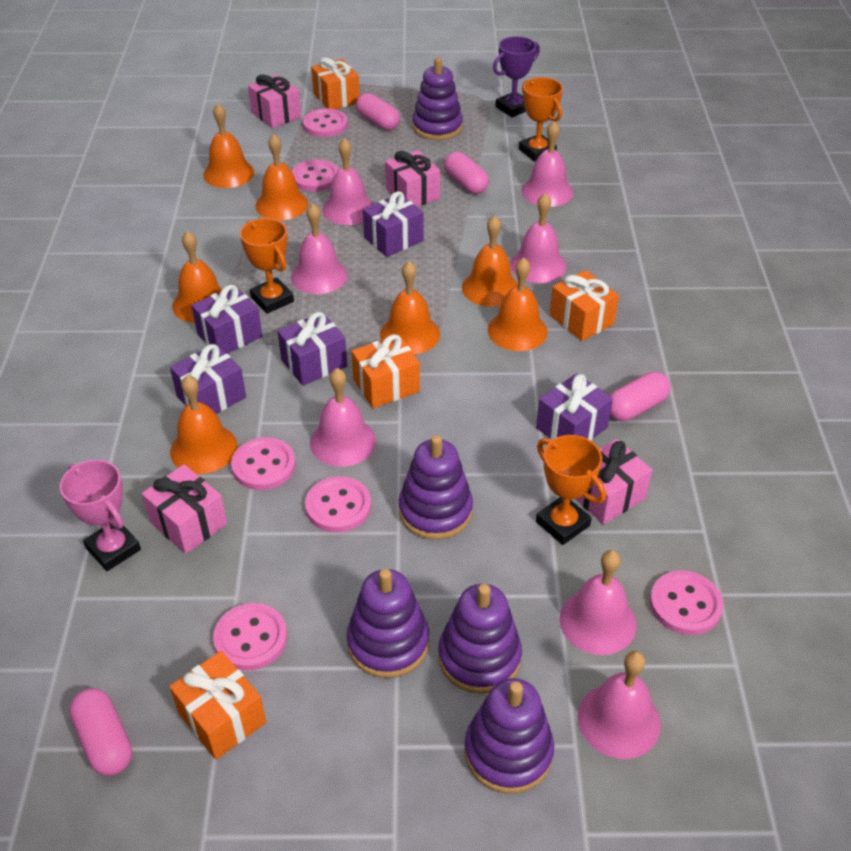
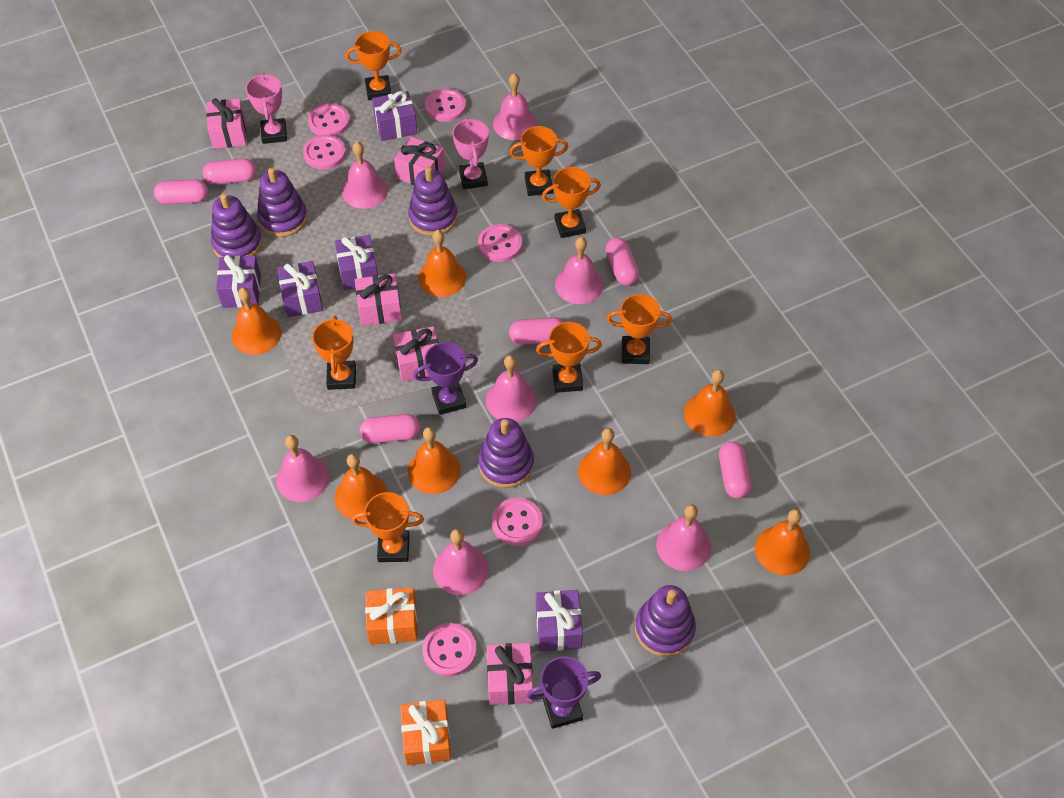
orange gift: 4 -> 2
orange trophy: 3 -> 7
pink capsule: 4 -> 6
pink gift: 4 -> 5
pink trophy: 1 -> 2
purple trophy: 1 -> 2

* **Activity**
When a line in the data contains "trophy", return it as written.

* **Response area**
orange trophy: 3 -> 7
pink trophy: 1 -> 2
purple trophy: 1 -> 2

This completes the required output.